- **WHAT IS EXPECTED**:
The answer must reproduce every record exactly, with all pictures omitted.

- **RECORDS SHOWN**:
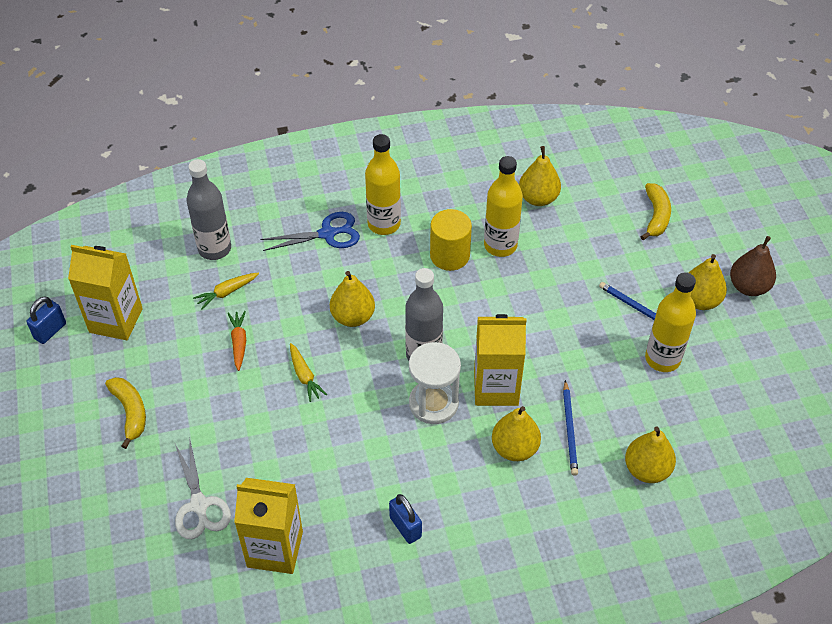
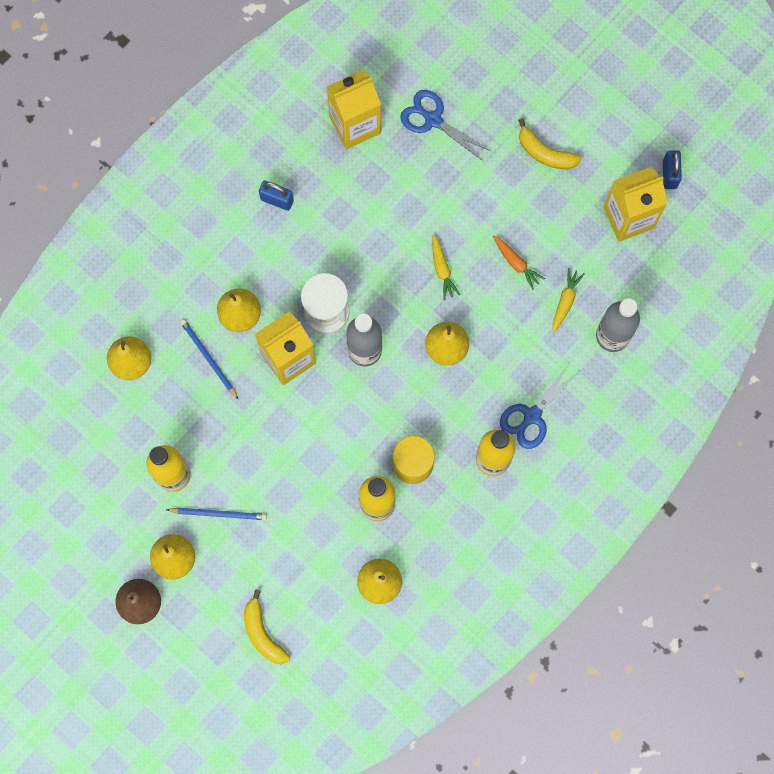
camera: 145 degrees right, 25 degrees up
white scissors [175,437,231,539] -> blue scissors [400,90,492,162]
yellow carrot [290,343,327,402] -> yellow carrot turned 135 degrees counterclockwise [432,234,460,300]

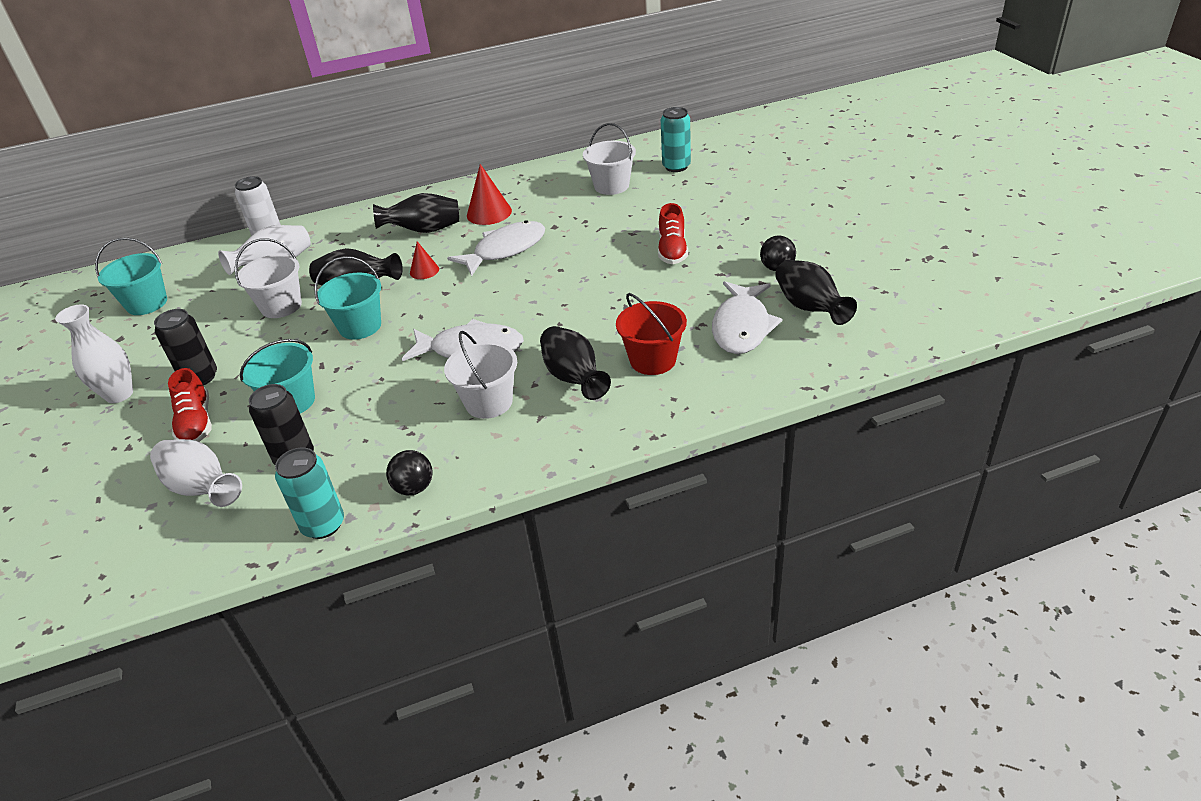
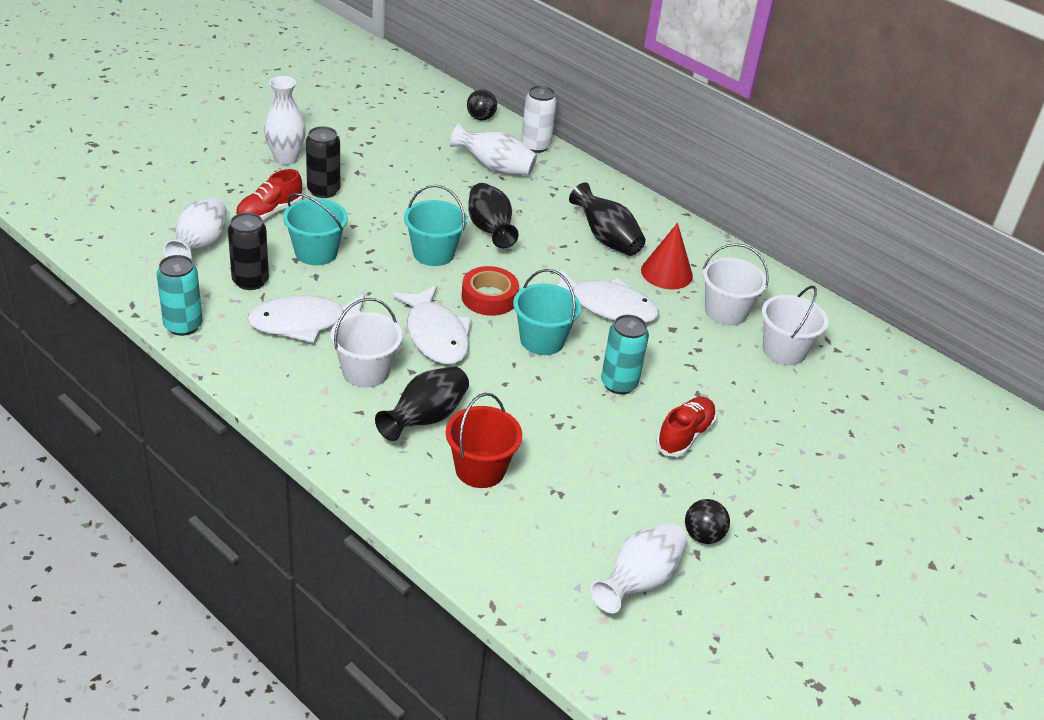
camera: 55 degrees right, 0 degrees up
turquoise bucket [95,237,167,315] -> turquoise bucket moved to [513,269,581,355]
white bucket [234,239,302,318] -> white bucket moved to [702,243,769,326]
black ball [386,450,433,495] -> black ball moved to [467,89,497,120]
red cone [410,241,439,279] -> none
red shoe [658,203,688,264] -> red shoe turned 150 degrees clockwise [656,397,716,457]
turquoise can [661,107,691,172] -> turquoise can moved to [601,315,649,394]
white fish [712,281,782,354] -> white fish moved to [247,294,365,343]
black vase [775,260,857,325] -> white vase [590,522,688,613]
none -> red tape [462,266,519,316]

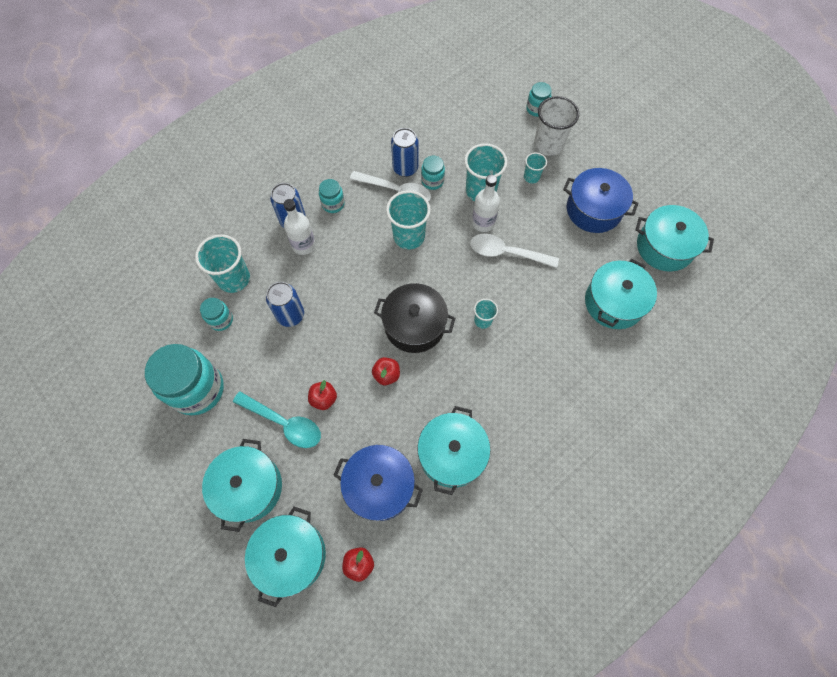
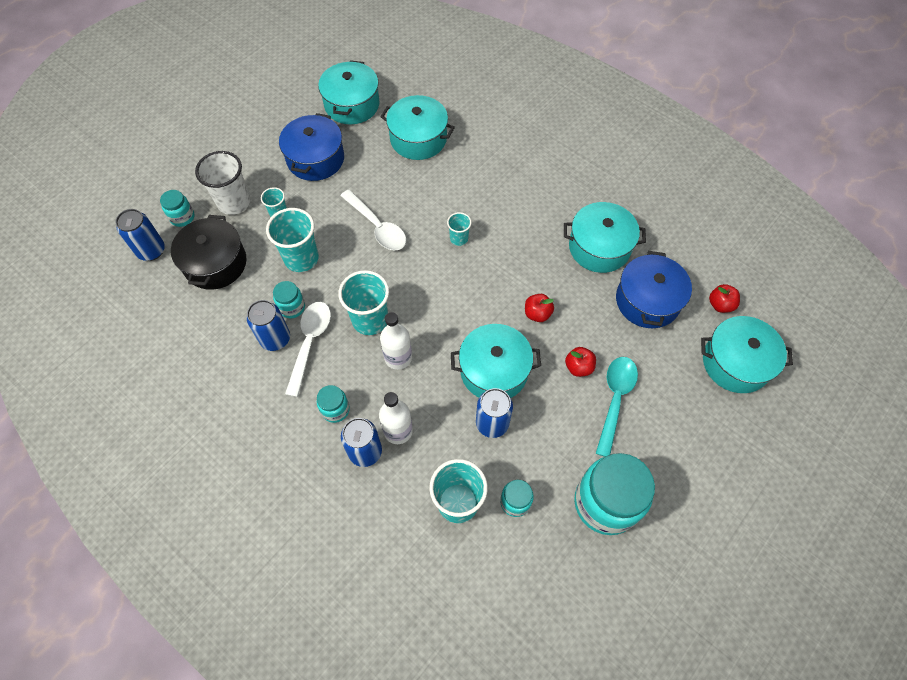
camera: 100 degrees left, 5 degrees down
turquoise pot [202,439,282,532] -> turquoise pot moved to [451,324,541,398]
black pot [374,283,455,353] -> black pot moved to [171,215,246,290]
white spoon [470,234,559,268] -> white spoon turned 45 degrees counterclockwise [340,189,406,250]
white bottle [472,175,500,232] -> white bottle moved to [380,312,412,370]
none -> blue can [116,209,165,261]

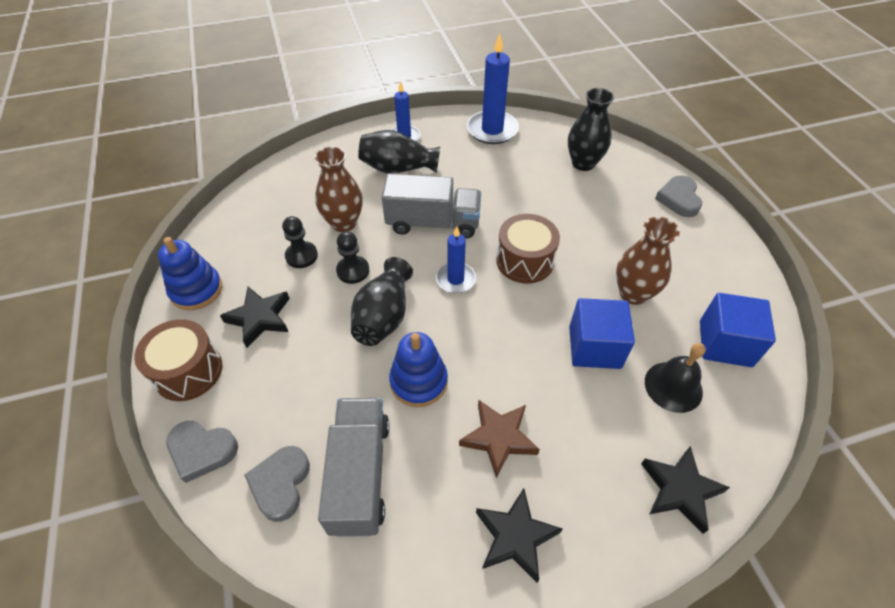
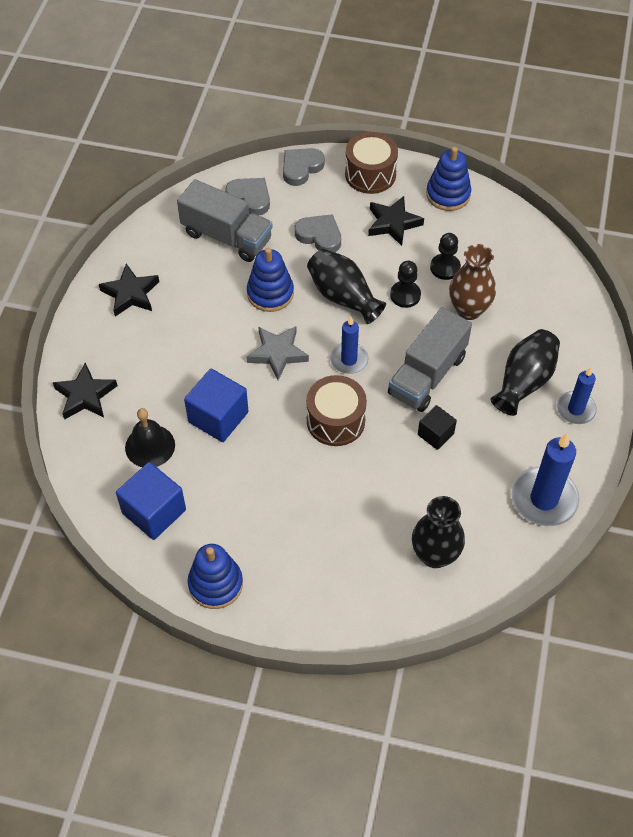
camera: 120 degrees right, 5 degrees up
brown star [459,400,540,478] -> none
brown vase [616,217,680,305] -> none
grey heart [655,175,702,217] -> grey heart moved to [295,214,341,252]
none -> blue stacking toy [188,544,243,609]
none -> grey star [246,326,309,380]
none -> black cube [418,405,457,450]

- **EXERCISE OUTPUT**:
camera: 145 degrees right, 25 degrees up
white scissors [175,437,231,539] -> blue scissors [400,90,492,162]
yellow carrot [290,343,327,402] -> yellow carrot turned 135 degrees counterclockwise [432,234,460,300]

camera: 55 degrees right, 0 degrees up
turquoise bucket [95,237,167,315] -> turquoise bucket moved to [513,269,581,355]
white bucket [234,239,302,318] -> white bucket moved to [702,243,769,326]
black ball [386,450,433,495] -> black ball moved to [467,89,497,120]
red cone [410,241,439,279] -> none
red shoe [658,203,688,264] -> red shoe turned 150 degrees clockwise [656,397,716,457]
turquoise can [661,107,691,172] -> turquoise can moved to [601,315,649,394]
white fish [712,281,782,354] -> white fish moved to [247,294,365,343]
black vase [775,260,857,325] -> white vase [590,522,688,613]
none -> red tape [462,266,519,316]

camera: 100 degrees left, 5 degrees down
turquoise pot [202,439,282,532] -> turquoise pot moved to [451,324,541,398]
black pot [374,283,455,353] -> black pot moved to [171,215,246,290]
white spoon [470,234,559,268] -> white spoon turned 45 degrees counterclockwise [340,189,406,250]
white bottle [472,175,500,232] -> white bottle moved to [380,312,412,370]
none -> blue can [116,209,165,261]

camera: 120 degrees right, 5 degrees up
brown star [459,400,540,478] -> none
brown vase [616,217,680,305] -> none
grey heart [655,175,702,217] -> grey heart moved to [295,214,341,252]
none -> blue stacking toy [188,544,243,609]
none -> grey star [246,326,309,380]
none -> black cube [418,405,457,450]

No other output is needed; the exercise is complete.